For the data below, restate word for word only the lines from the line containing "R110: 470 (SIG14, SIG19)" through the line containing "SW105: switch (DGND, SIG8) -> none", both ends included.

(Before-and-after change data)
————————

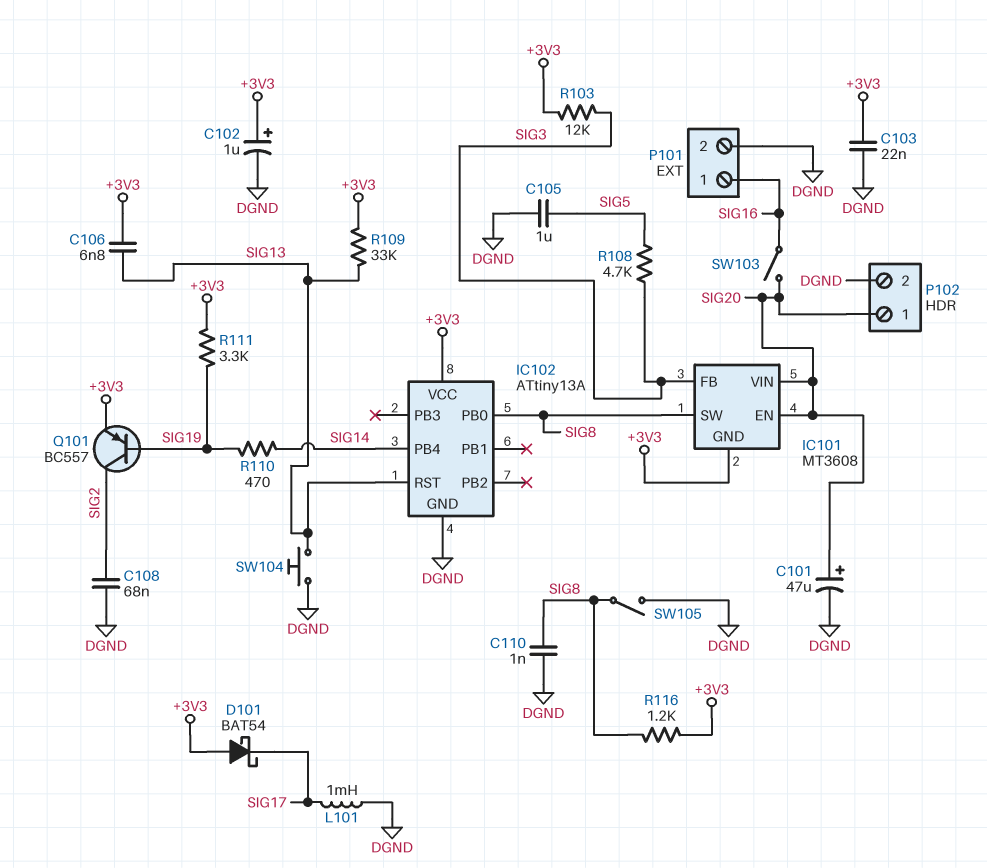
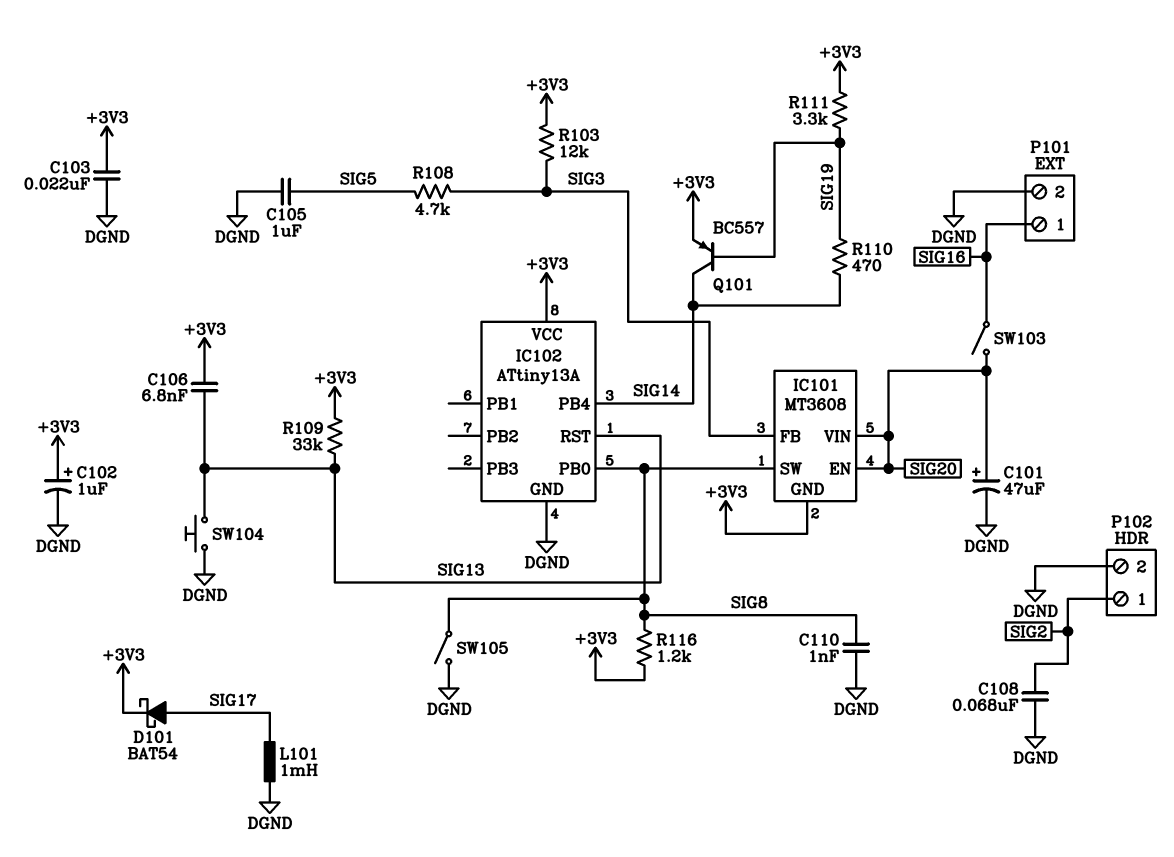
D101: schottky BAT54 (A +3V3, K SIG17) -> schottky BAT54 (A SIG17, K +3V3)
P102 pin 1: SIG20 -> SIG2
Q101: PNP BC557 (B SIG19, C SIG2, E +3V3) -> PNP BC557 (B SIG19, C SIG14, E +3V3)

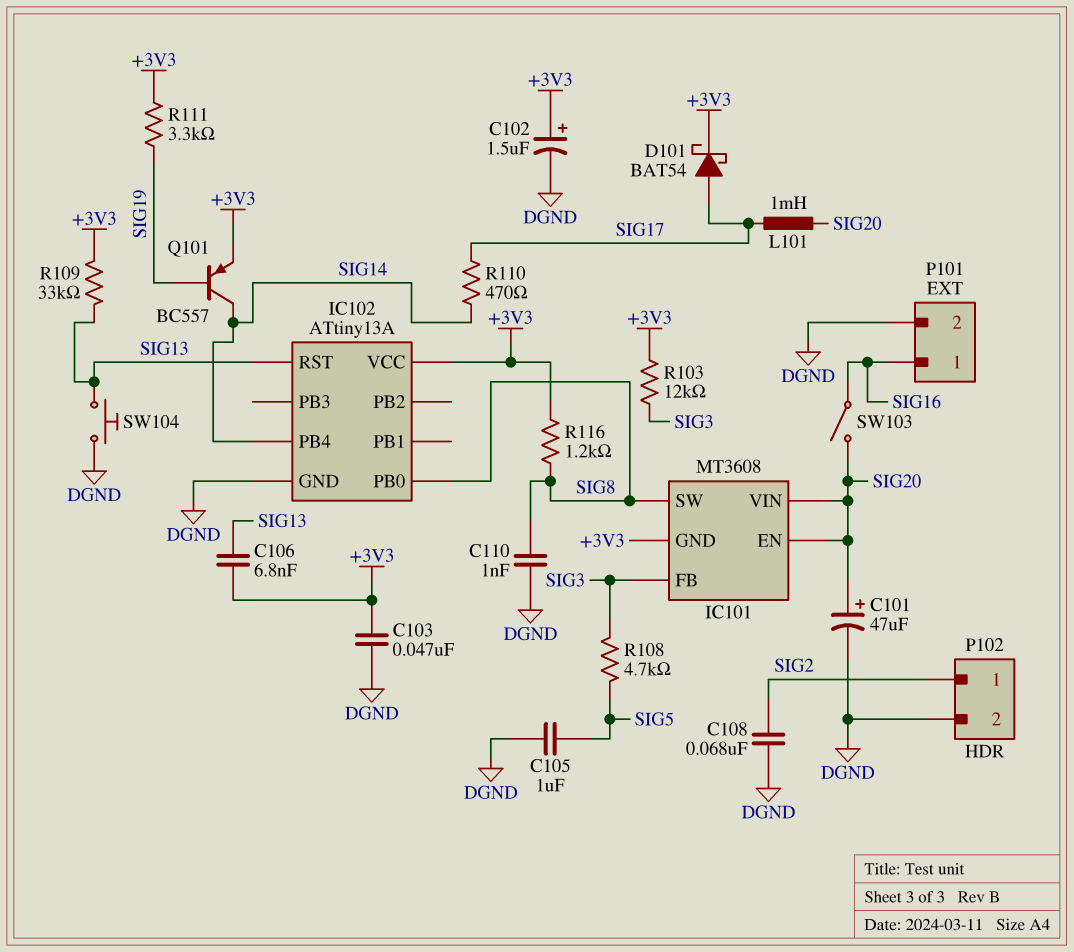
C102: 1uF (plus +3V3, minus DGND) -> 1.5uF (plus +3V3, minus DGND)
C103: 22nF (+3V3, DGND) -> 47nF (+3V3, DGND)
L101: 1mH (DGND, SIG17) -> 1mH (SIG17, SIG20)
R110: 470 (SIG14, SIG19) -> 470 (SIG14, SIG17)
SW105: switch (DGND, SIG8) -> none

————————

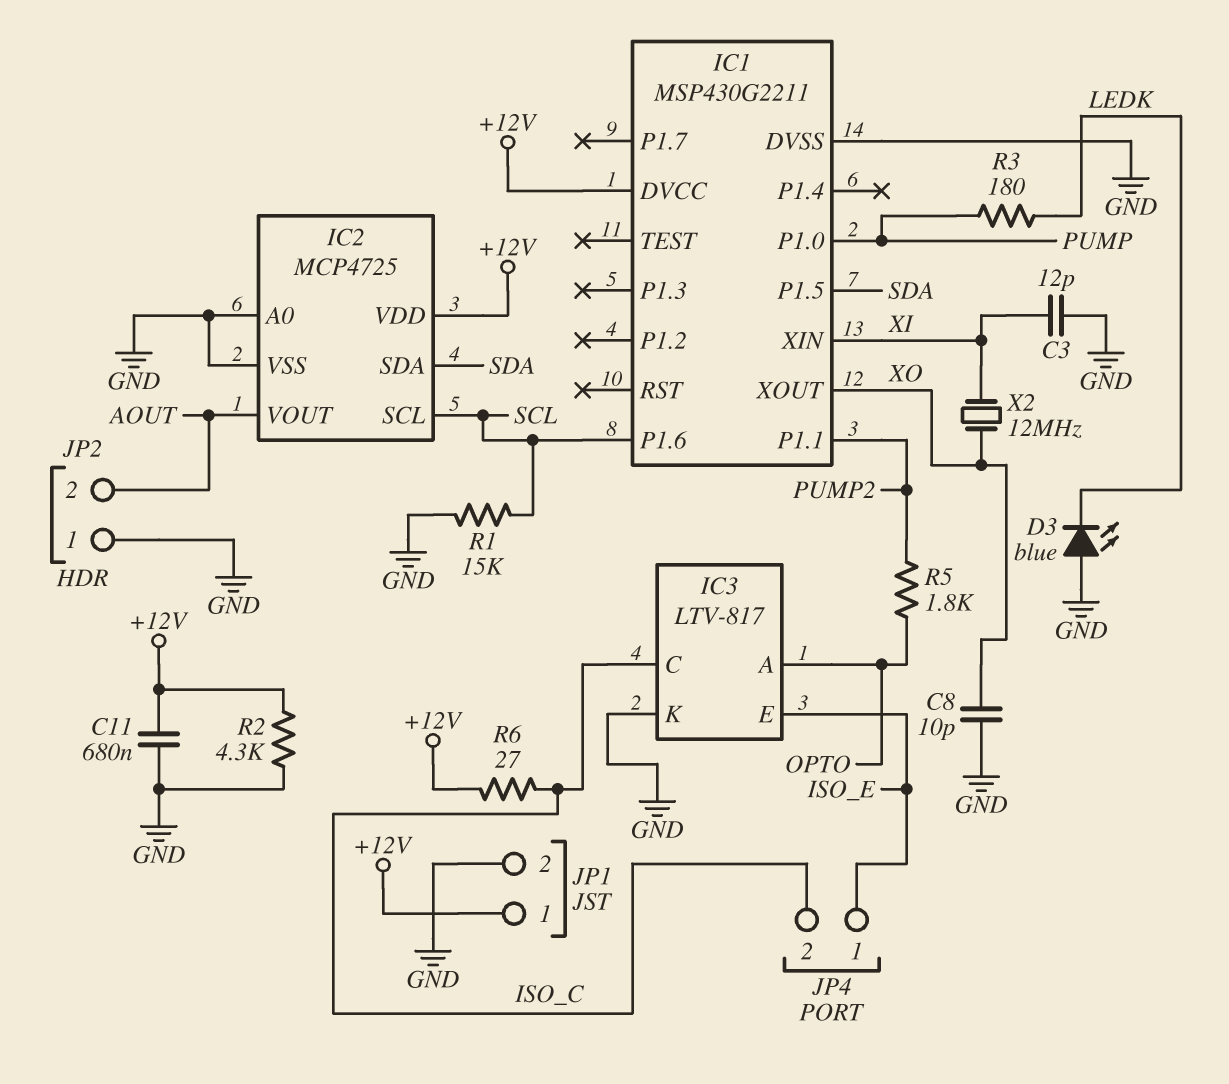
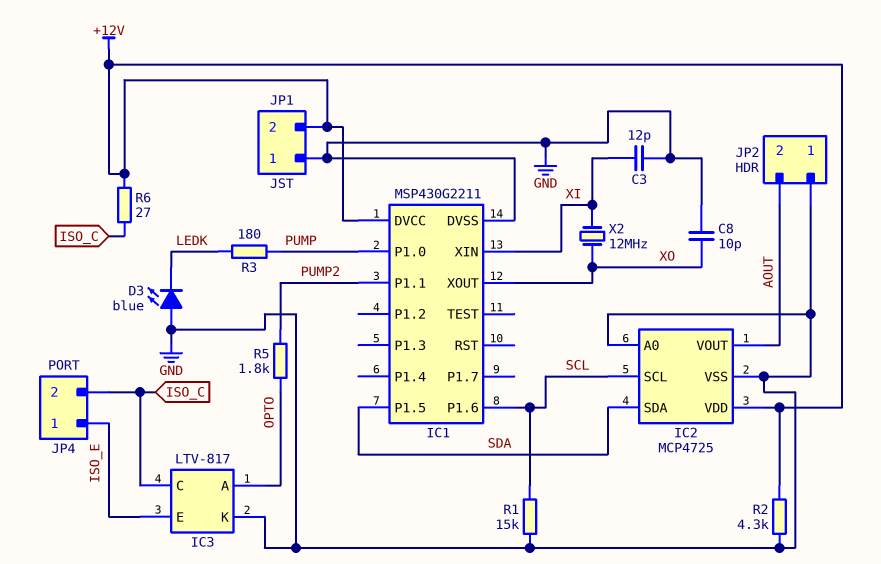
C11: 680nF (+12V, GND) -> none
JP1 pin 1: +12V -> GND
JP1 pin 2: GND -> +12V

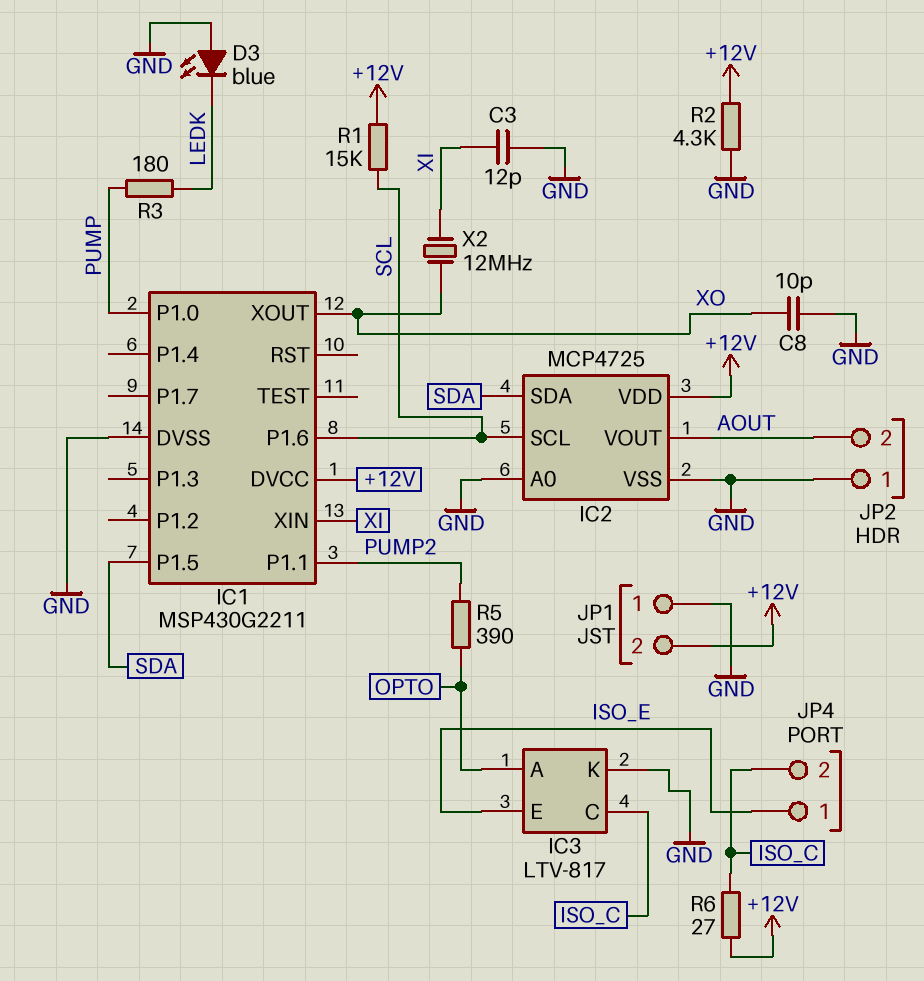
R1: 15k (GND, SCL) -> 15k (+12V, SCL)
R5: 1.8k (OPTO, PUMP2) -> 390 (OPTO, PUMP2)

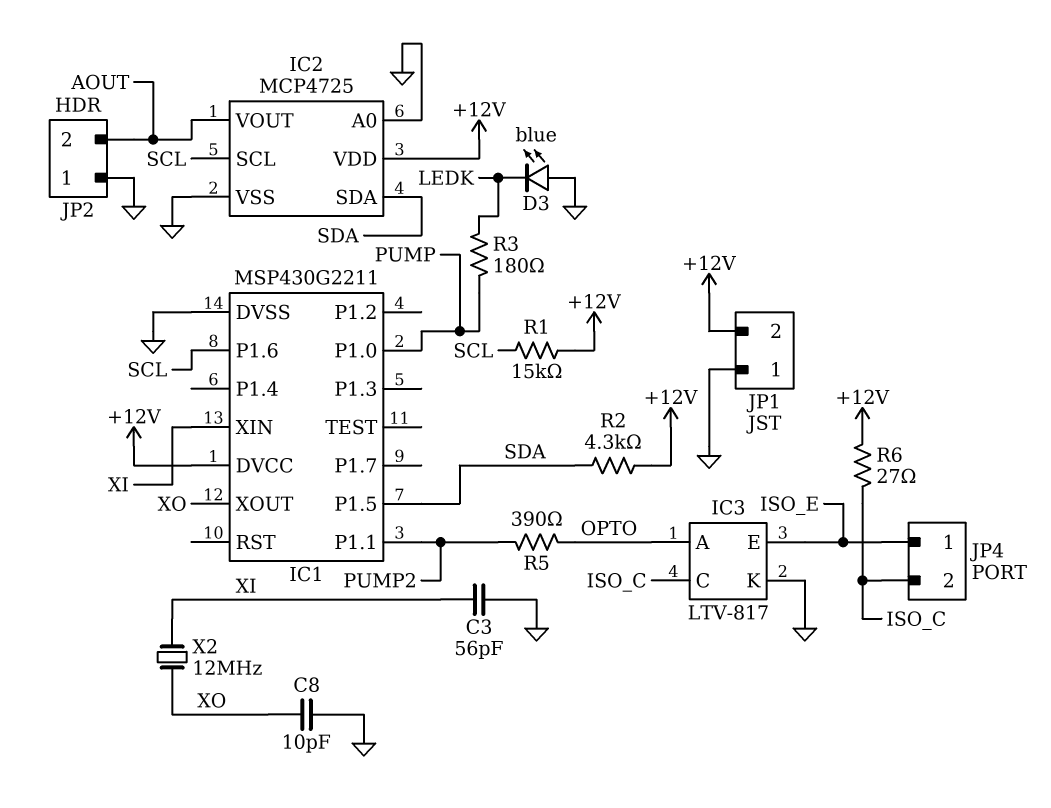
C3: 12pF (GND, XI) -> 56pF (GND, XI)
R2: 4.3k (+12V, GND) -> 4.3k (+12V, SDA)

————————

→ ANSWER SECTION:
R110: 470 (SIG14, SIG19) -> 470 (SIG14, SIG17)
SW105: switch (DGND, SIG8) -> none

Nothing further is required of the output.